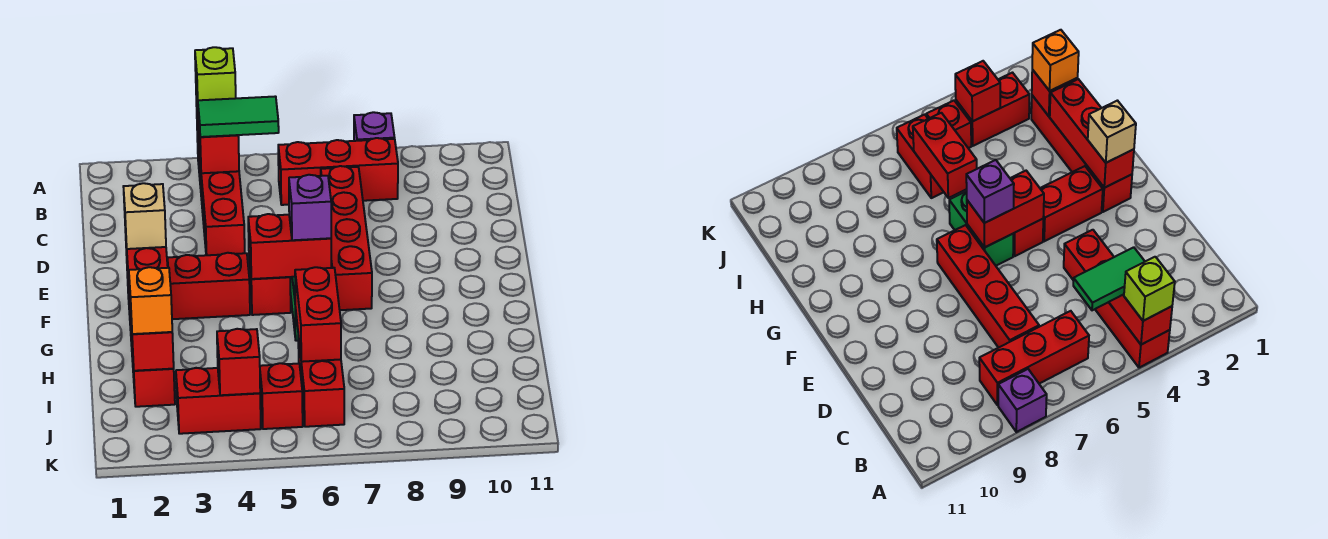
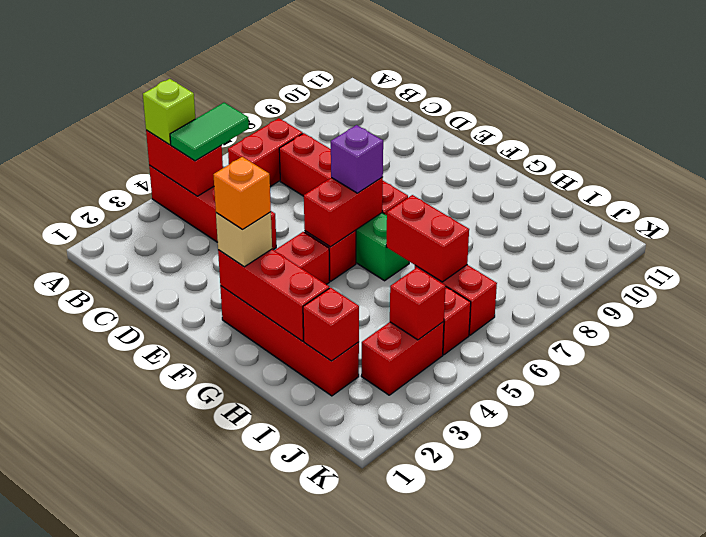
purple brick A8 level 1 -> none
red brick B6:B8 level 1 -> red brick B6:B7 level 1
orange brick I2 level 3 -> orange brick F2 level 4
• • •
§ **Exercise prompt**
Repeat the listing exactly; do not print any picture.

§ **Response to the task**
purple brick A8 level 1 -> none
red brick B6:B8 level 1 -> red brick B6:B7 level 1
orange brick I2 level 3 -> orange brick F2 level 4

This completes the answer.